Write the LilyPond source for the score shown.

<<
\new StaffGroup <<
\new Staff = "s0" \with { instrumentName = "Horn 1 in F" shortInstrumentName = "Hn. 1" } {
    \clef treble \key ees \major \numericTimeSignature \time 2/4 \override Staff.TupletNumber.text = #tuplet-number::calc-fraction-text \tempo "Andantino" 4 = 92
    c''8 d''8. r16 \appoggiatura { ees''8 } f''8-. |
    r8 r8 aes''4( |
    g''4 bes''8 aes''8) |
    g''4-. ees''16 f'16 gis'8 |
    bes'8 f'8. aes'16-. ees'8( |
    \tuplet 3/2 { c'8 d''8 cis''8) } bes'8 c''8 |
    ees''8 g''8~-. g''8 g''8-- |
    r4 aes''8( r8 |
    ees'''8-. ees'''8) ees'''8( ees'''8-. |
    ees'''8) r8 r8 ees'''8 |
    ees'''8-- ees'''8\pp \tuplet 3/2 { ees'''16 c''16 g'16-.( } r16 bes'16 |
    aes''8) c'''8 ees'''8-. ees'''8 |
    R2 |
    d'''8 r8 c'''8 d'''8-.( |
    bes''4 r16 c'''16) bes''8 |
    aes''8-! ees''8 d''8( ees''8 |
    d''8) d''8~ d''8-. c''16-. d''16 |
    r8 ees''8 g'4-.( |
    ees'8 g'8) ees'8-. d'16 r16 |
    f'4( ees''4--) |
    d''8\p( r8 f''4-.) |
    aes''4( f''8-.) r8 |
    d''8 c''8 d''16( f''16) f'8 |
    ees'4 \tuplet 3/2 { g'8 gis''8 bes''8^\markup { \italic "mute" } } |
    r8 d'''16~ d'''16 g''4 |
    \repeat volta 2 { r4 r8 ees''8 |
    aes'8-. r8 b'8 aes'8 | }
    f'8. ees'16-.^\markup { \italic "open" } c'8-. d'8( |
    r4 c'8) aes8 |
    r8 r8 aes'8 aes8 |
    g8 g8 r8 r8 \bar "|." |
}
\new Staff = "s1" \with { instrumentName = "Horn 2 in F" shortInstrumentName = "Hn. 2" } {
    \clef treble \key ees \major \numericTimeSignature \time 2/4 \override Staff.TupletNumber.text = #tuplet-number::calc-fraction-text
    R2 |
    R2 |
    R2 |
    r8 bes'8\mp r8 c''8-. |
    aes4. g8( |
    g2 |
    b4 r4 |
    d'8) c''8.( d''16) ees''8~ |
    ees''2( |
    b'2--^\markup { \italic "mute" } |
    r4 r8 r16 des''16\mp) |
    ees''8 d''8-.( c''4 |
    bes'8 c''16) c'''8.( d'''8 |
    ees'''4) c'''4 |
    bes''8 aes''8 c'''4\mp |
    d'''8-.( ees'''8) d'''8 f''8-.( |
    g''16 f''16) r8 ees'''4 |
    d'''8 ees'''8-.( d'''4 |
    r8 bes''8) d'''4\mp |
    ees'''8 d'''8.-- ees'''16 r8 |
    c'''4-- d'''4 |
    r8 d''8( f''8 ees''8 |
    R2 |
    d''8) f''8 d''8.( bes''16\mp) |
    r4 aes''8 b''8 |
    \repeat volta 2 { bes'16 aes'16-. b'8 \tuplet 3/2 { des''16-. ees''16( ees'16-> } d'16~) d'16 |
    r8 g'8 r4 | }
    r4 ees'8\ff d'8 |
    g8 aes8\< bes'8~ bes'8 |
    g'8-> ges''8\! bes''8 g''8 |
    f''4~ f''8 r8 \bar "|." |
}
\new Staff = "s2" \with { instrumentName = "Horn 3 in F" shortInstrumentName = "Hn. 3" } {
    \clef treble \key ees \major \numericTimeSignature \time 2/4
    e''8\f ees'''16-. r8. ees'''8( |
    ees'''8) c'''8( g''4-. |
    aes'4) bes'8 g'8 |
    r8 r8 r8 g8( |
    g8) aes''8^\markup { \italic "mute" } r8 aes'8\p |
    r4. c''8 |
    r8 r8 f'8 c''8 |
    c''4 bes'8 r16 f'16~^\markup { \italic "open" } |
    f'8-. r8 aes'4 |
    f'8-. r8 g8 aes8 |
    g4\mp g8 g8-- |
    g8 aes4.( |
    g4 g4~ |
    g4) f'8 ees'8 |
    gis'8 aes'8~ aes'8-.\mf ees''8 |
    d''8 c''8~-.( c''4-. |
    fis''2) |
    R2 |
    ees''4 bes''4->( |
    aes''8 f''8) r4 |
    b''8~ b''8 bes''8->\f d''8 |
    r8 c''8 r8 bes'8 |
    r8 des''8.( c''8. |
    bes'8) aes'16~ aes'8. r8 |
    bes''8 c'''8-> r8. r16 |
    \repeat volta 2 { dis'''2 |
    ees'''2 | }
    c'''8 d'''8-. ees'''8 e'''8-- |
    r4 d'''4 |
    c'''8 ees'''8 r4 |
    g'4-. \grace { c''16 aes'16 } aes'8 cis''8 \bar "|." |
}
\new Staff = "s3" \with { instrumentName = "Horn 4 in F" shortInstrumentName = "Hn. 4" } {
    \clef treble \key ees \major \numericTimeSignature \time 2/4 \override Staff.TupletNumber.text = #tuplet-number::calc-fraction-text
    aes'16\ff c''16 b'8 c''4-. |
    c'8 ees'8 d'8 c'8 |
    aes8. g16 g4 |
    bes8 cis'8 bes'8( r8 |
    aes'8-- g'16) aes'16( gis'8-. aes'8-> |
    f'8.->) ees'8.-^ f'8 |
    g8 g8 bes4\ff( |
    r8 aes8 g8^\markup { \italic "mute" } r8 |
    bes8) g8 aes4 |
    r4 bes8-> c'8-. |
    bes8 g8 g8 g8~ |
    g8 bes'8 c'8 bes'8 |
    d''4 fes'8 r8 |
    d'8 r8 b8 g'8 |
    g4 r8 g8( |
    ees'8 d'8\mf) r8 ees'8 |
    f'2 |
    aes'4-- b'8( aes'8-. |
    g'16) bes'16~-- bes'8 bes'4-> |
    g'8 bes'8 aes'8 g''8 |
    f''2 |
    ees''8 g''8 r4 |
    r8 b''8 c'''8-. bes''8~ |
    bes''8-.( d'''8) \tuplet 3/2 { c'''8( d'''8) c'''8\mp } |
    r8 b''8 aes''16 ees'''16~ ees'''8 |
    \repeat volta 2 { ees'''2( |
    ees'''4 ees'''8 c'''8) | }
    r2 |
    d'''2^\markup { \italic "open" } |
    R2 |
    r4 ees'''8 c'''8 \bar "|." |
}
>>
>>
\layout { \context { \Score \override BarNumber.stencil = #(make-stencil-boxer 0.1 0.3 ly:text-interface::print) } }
- - -
◆ Aufgabenstellung ◆
Gib jede Zeile der Einträge zurück, die die Zeichenfolge „repeat“ enthält. Dabei zählt die Groß- und Kleinschreibung.

◆ Antwort ◆
    \repeat volta 2 { r4 r8 ees''8 |
    \repeat volta 2 { bes'16 aes'16-. b'8 \tuplet 3/2 { des''16-. ees''16( ees'16-> } d'16~) d'16 |
    \repeat volta 2 { dis'''2 |
    \repeat volta 2 { ees'''2( |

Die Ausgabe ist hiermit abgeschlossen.